▸ **EXERCISE**:
Without the images, print all the entries below exactly as given.
= Beginning of Section =
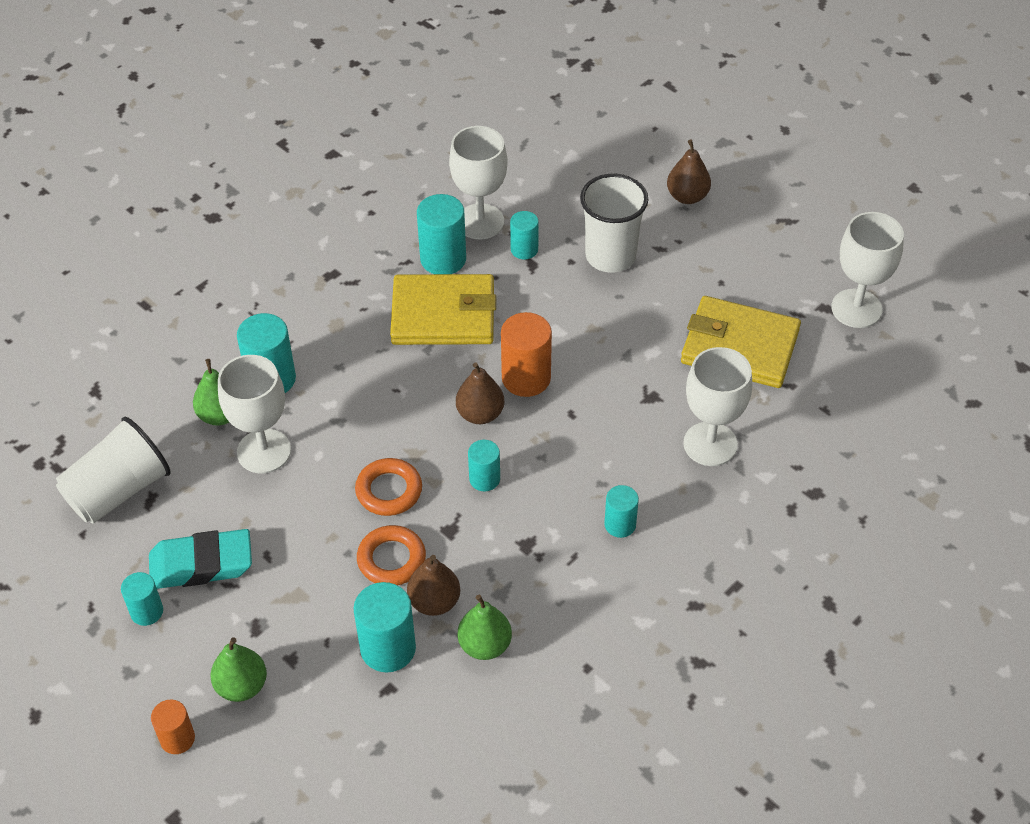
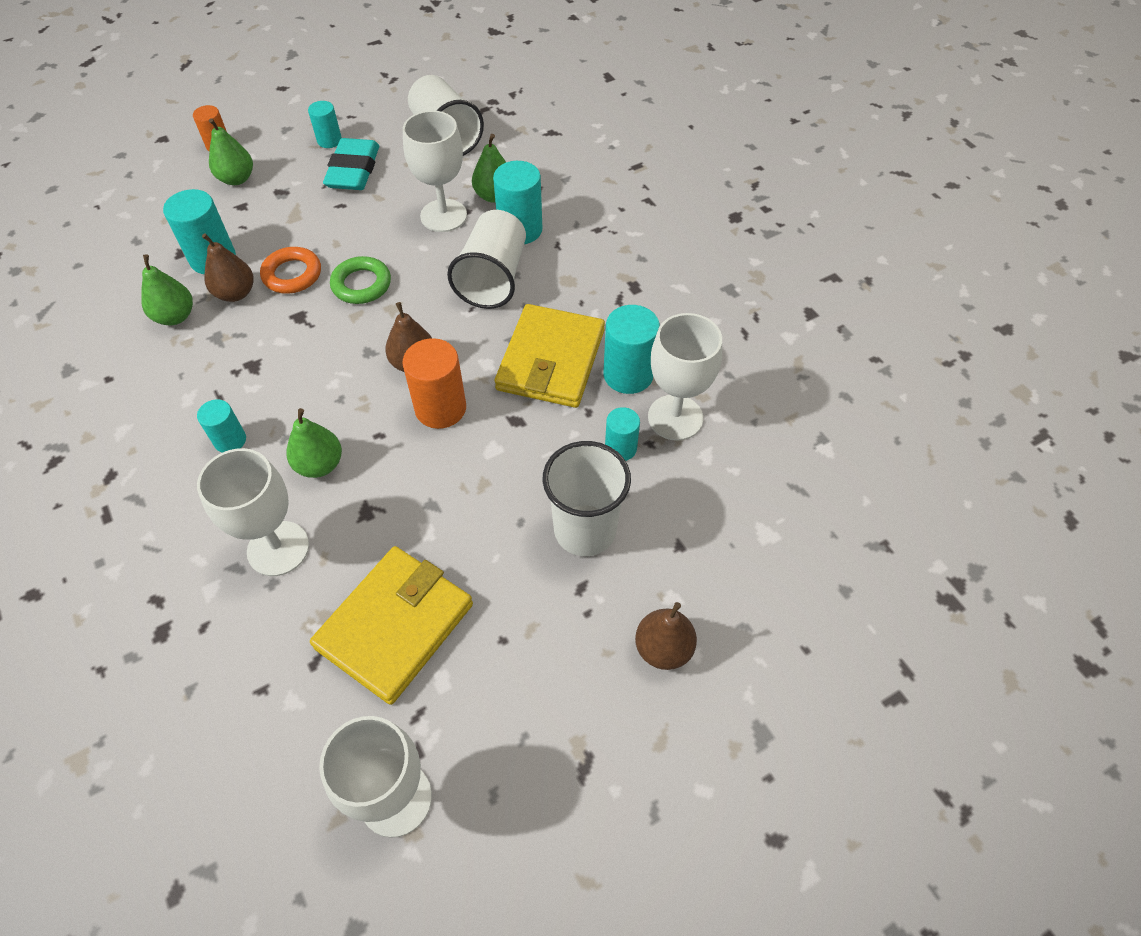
camera: 105 degrees right, 5 degrees up
(349, 383) = (493, 278): none -> white cup
(389, 491) = (361, 284): orange ring -> green ring
(484, 479) = (338, 351): turquoise cylinder -> none
(619, 445) = (320, 465): none -> green pear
= End of Section =
▸ **RESPONSE BOX**:
camera: 105 degrees right, 5 degrees up
(349, 383) = (493, 278): none -> white cup
(389, 491) = (361, 284): orange ring -> green ring
(484, 479) = (338, 351): turquoise cylinder -> none
(619, 445) = (320, 465): none -> green pear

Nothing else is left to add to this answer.